TASK STATEMENT | Scan the entries below for the word "SCALE" and copy every line where it turns up.

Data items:
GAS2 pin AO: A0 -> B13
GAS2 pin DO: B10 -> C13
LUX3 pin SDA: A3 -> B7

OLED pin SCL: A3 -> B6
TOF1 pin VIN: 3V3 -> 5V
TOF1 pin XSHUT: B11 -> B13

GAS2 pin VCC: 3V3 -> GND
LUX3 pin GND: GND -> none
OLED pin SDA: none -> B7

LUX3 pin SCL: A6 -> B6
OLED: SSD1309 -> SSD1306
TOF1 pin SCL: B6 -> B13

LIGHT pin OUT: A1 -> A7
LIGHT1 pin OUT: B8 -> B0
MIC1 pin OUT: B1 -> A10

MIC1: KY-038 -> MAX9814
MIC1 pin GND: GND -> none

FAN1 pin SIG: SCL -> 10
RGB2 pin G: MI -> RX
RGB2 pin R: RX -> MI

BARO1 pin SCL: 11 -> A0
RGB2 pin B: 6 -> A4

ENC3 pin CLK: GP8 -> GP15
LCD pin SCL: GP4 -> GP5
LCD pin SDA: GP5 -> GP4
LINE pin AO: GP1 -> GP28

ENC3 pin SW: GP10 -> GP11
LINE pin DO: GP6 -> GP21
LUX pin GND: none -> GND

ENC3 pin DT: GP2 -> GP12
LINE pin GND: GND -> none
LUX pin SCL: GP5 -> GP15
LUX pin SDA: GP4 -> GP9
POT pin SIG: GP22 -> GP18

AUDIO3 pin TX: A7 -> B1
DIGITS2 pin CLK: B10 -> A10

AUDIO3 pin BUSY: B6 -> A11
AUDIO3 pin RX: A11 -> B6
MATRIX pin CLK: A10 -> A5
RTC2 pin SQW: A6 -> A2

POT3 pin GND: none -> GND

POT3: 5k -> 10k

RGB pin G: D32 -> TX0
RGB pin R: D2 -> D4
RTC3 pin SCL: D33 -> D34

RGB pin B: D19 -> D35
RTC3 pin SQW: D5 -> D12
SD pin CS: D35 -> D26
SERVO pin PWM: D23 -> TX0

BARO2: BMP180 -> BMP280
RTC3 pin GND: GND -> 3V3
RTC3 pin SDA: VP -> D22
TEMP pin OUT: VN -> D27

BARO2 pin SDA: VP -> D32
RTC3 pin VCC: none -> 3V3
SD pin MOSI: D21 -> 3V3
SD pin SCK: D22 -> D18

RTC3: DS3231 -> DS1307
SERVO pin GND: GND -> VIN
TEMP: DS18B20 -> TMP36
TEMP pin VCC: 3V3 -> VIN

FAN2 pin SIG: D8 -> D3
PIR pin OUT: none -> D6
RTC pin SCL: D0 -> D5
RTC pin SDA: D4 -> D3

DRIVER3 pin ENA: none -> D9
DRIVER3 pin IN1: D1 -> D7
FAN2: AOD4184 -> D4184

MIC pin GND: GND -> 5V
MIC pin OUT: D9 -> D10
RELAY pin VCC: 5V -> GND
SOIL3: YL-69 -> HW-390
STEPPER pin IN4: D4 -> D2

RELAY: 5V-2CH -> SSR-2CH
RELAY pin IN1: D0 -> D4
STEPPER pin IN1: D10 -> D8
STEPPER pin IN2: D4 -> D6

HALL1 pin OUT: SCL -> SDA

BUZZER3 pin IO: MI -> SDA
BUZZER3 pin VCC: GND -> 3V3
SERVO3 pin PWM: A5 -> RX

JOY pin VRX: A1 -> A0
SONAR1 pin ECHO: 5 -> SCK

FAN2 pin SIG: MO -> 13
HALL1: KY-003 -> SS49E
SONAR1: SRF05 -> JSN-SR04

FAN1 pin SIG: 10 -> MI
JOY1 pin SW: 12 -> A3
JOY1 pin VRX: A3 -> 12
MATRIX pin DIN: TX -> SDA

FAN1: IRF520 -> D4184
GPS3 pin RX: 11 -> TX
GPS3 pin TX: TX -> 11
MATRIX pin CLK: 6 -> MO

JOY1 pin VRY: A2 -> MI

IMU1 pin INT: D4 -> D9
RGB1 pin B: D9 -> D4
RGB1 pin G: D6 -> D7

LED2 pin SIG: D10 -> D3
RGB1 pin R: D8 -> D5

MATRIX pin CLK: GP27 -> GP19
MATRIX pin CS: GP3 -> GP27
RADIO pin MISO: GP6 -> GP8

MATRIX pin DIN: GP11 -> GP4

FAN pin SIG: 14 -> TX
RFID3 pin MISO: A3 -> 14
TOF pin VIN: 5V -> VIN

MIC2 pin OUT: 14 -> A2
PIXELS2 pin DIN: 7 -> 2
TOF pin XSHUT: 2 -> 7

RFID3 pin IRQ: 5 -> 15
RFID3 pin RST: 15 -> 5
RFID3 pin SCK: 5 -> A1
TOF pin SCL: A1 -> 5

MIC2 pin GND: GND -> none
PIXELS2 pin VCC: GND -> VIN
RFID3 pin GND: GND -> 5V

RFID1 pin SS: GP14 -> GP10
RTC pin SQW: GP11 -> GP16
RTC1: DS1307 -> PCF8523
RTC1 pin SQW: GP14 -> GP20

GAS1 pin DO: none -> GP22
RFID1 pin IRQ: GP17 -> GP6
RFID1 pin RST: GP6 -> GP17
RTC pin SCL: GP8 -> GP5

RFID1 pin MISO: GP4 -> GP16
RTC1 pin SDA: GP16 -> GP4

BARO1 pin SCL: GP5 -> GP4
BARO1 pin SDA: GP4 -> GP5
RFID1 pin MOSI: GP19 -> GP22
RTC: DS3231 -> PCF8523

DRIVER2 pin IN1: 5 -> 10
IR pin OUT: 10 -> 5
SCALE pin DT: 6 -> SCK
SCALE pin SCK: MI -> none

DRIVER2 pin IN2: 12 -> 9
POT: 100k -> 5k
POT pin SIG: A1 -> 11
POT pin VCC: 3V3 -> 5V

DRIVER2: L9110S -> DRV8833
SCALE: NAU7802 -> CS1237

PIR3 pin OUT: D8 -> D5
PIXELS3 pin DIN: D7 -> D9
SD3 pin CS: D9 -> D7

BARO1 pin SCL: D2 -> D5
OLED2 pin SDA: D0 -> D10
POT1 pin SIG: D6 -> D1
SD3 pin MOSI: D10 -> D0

RESPONSE TO THE EXERCISE |
SCALE pin DT: 6 -> SCK
SCALE pin SCK: MI -> none
SCALE: NAU7802 -> CS1237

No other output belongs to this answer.